[Opening INFORMATION SUPPLIED section]

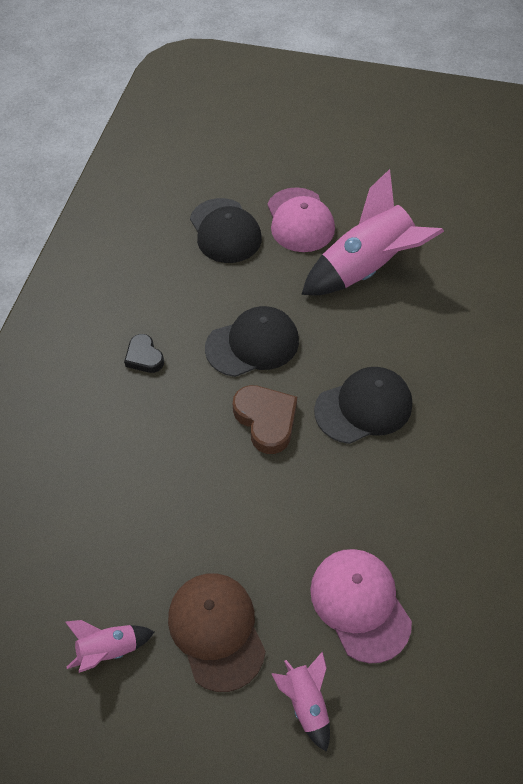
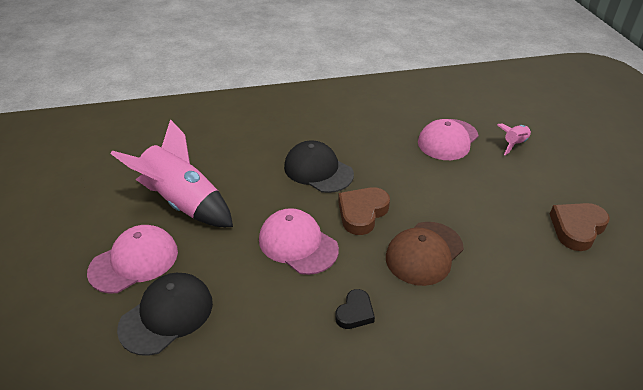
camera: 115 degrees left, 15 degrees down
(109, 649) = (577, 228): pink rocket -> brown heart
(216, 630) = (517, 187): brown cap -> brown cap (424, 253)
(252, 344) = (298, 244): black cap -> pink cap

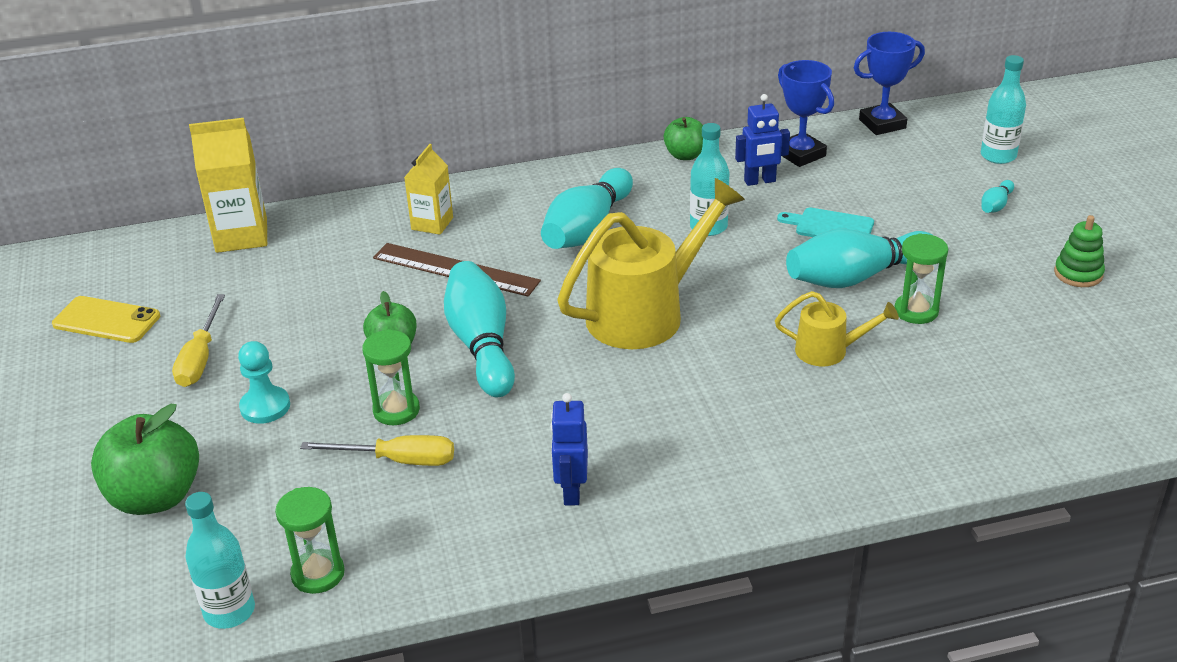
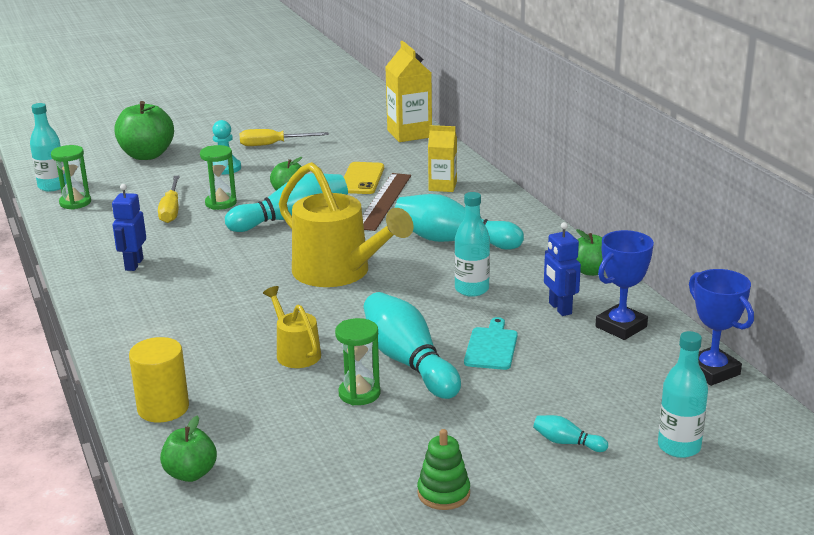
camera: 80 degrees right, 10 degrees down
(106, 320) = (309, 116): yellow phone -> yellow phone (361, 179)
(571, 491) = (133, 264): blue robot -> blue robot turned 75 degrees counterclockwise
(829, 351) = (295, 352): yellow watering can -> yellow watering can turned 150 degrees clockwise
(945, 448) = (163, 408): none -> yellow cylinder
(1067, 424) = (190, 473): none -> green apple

[Closing INFORMATION SUPPLIED section]

» WHAT NEEDS TO BE DONE:
For this listing, copy out every line that includes the word "brown".

» REPLY TO THE EXERCISE:
(109, 649) = (577, 228): pink rocket -> brown heart
(216, 630) = (517, 187): brown cap -> brown cap (424, 253)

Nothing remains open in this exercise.